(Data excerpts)
------------------------------------------------
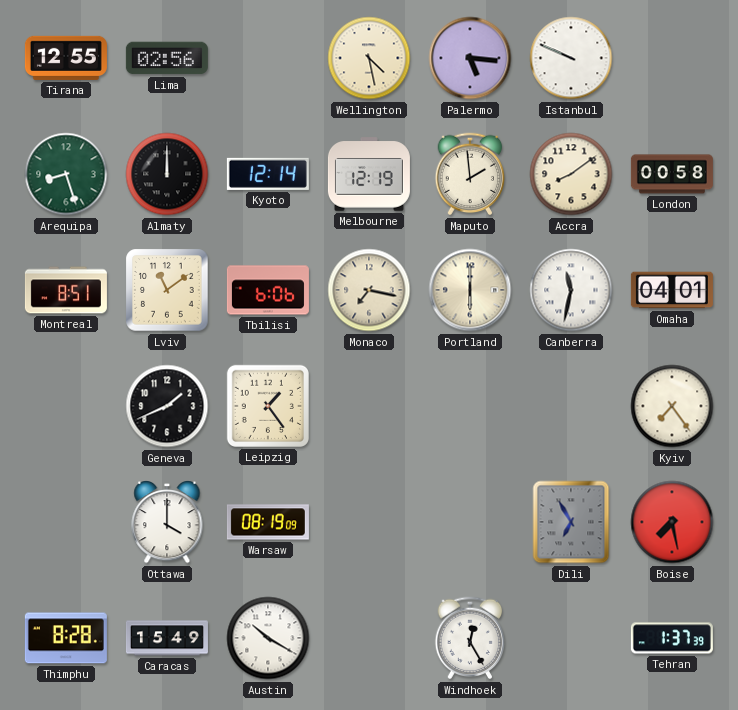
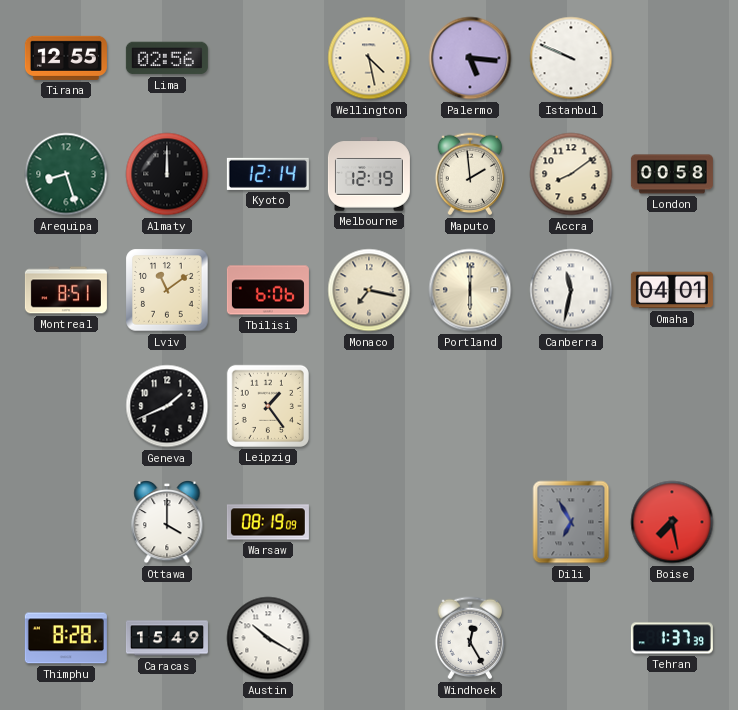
Kyiv: 7:24 -> none
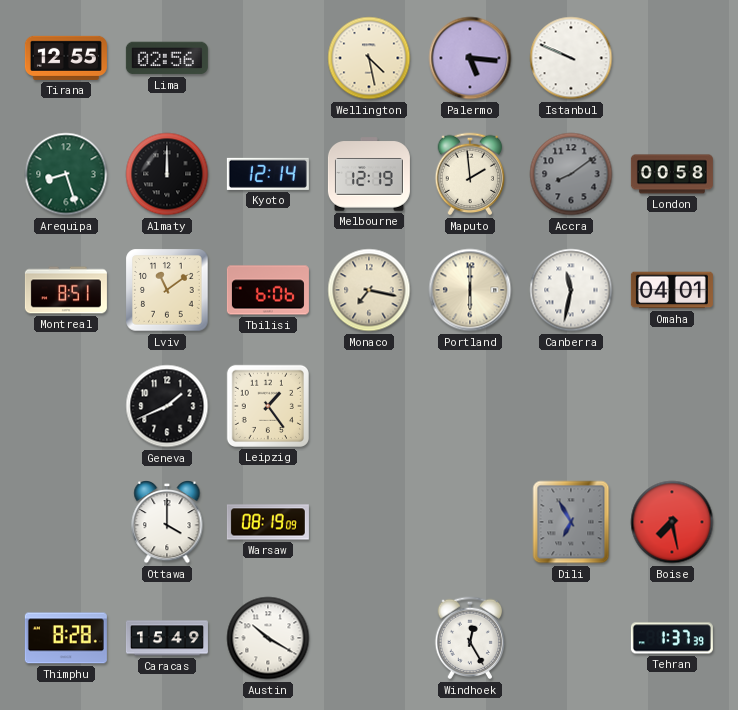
Accra dial: cream -> grey
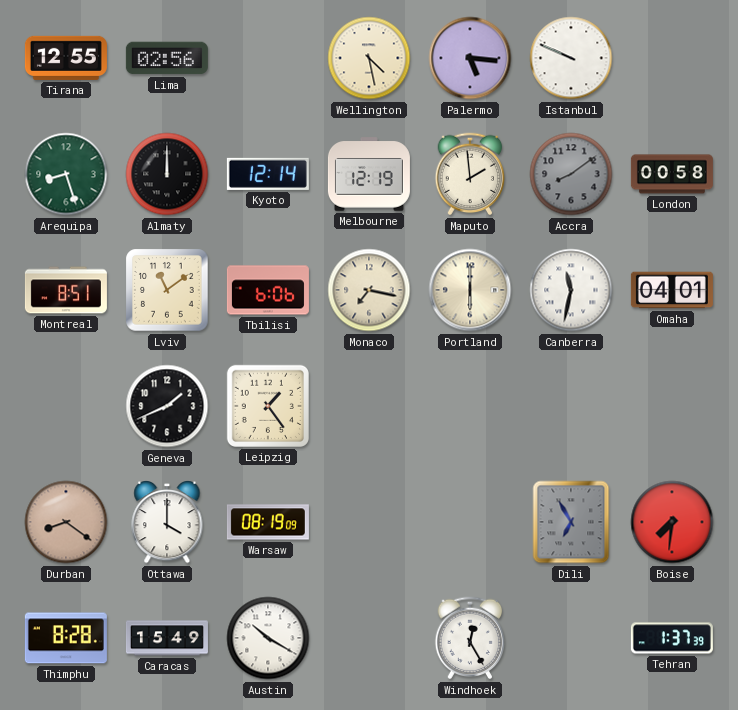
Durban: none -> 8:21
Boise: 7:28 -> 7:31
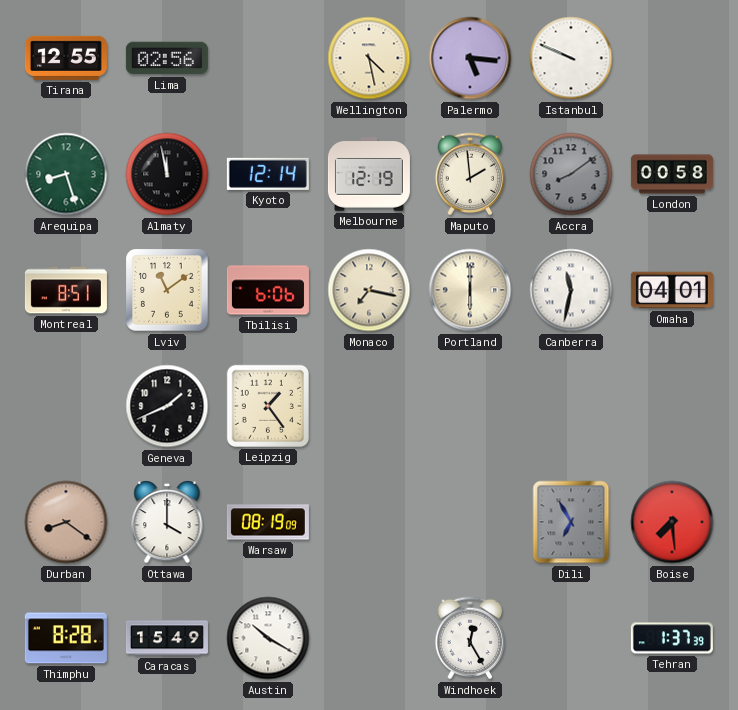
Almaty: 12:00 -> 11:58
Boise: 7:31 -> 7:29
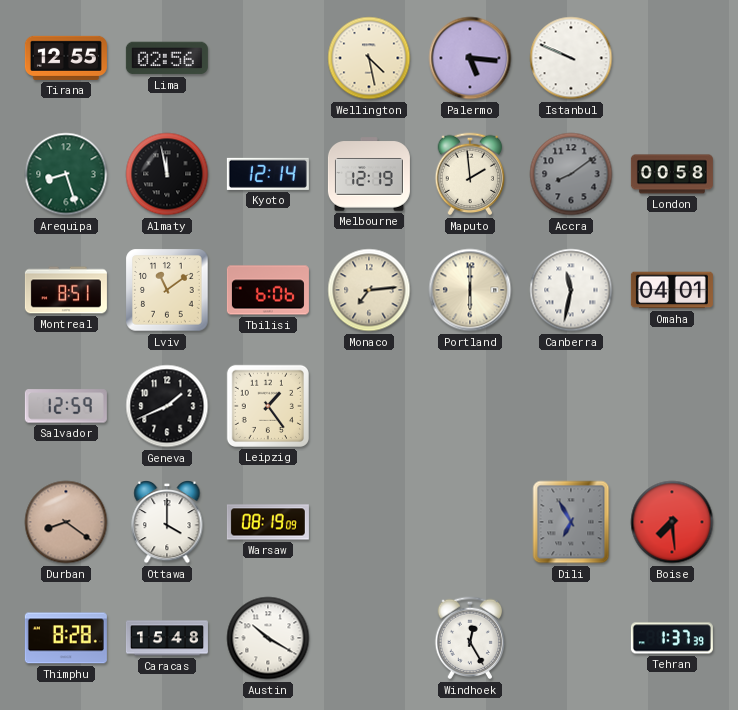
Monaco: 7:17 -> 7:14
Salvador: none -> 12:59
Caracas: 15:49 -> 15:48
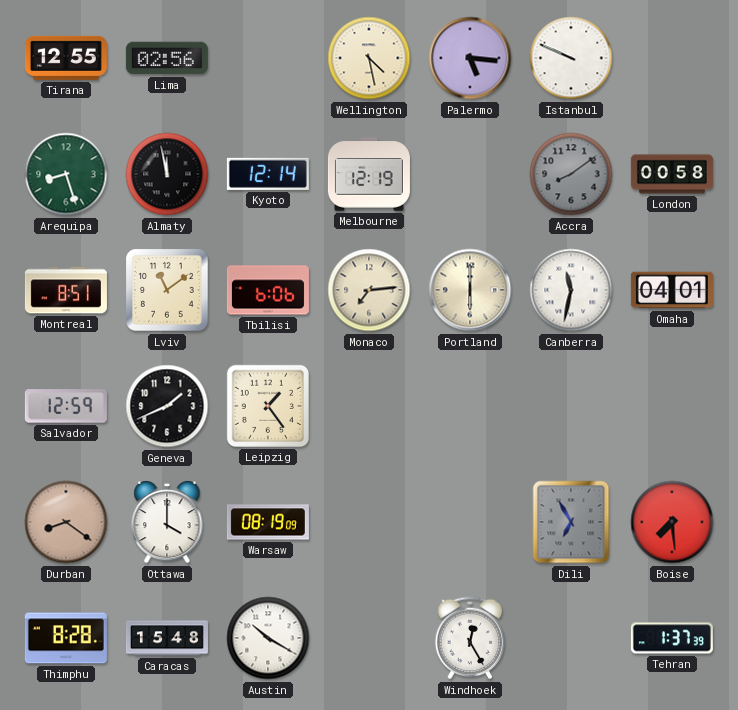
Maputo: 1:59 -> none
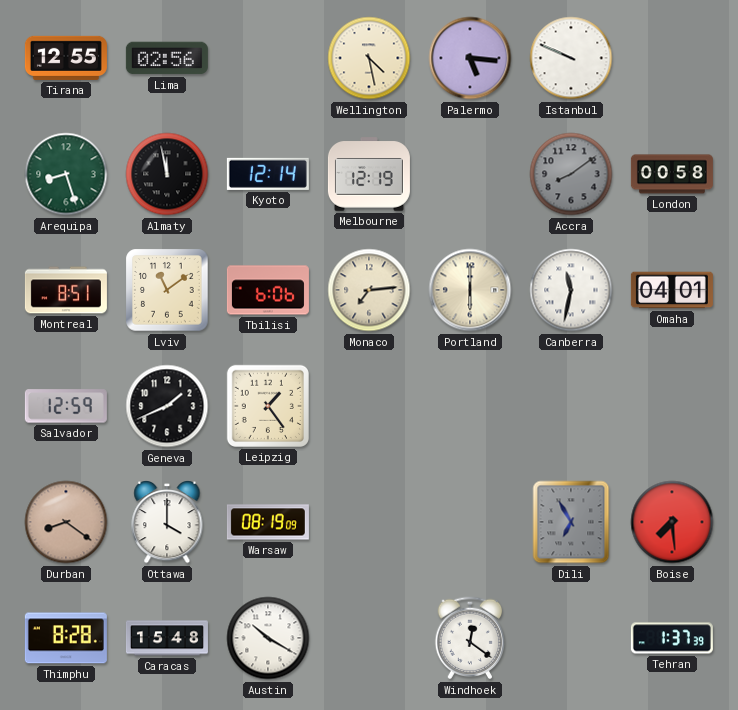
Windhoek: 12:25 -> 12:21
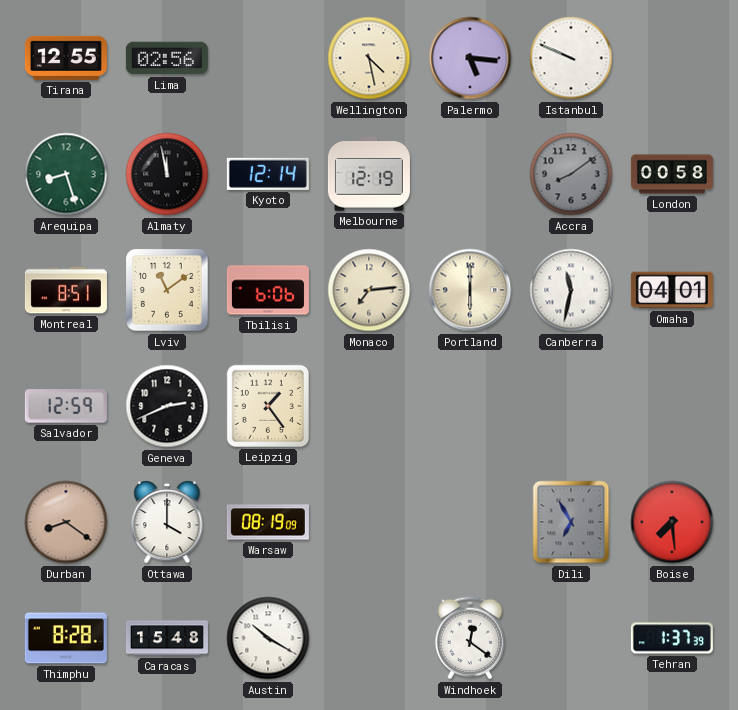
Geneva: 1:41 -> 2:41
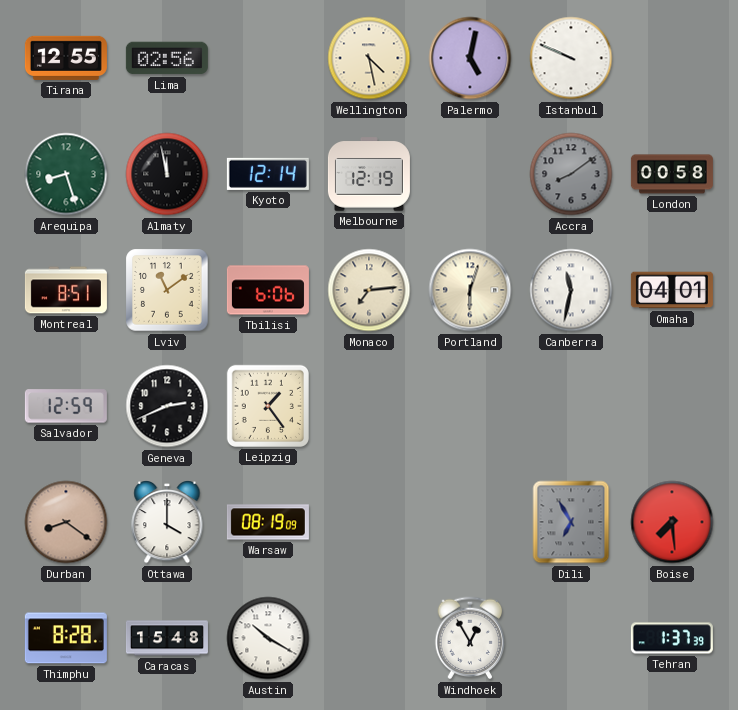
Palermo: 5:16 -> 5:02
Portland: 6:00 -> 6:03
Windhoek: 12:21 -> 12:55
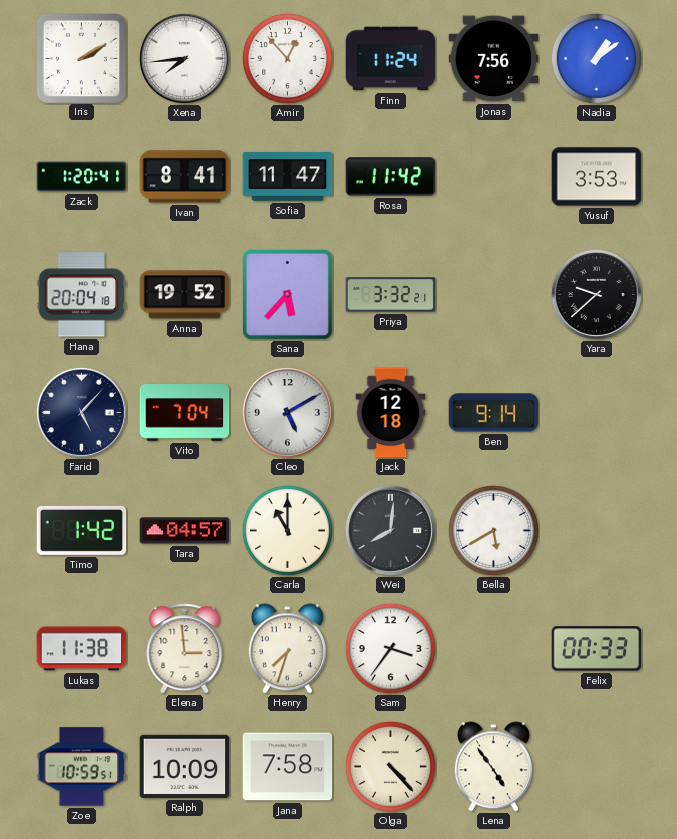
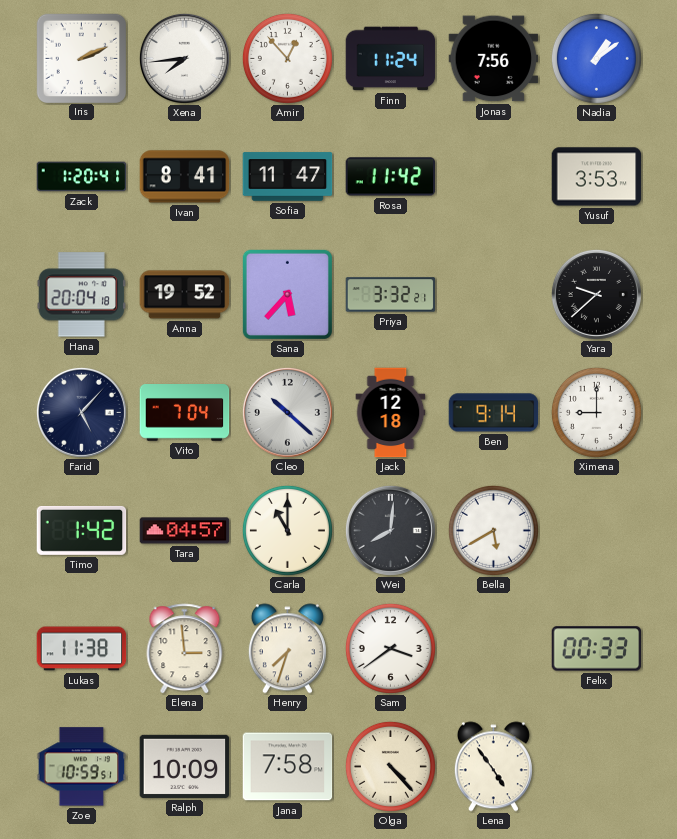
Iris: 2:10 -> 2:11
Cleo: 5:10 -> 10:22
Ximena: none -> 9:00
Sam: 3:36 -> 3:39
------------------------------------------------
• _To be done_:
Reproduce all of the records above word for word, leaving out the pictures.

• _Problem solution_:
Kyiv: 7:24 -> none
Accra dial: cream -> grey
Durban: none -> 8:21
Boise: 7:28 -> 7:31
Almaty: 12:00 -> 11:58
Boise: 7:31 -> 7:29
Monaco: 7:17 -> 7:14
Salvador: none -> 12:59
Caracas: 15:49 -> 15:48
Maputo: 1:59 -> none
Windhoek: 12:25 -> 12:21
Geneva: 1:41 -> 2:41
Palermo: 5:16 -> 5:02
Portland: 6:00 -> 6:03
Windhoek: 12:21 -> 12:55
Iris: 2:10 -> 2:11
Cleo: 5:10 -> 10:22
Ximena: none -> 9:00
Sam: 3:36 -> 3:39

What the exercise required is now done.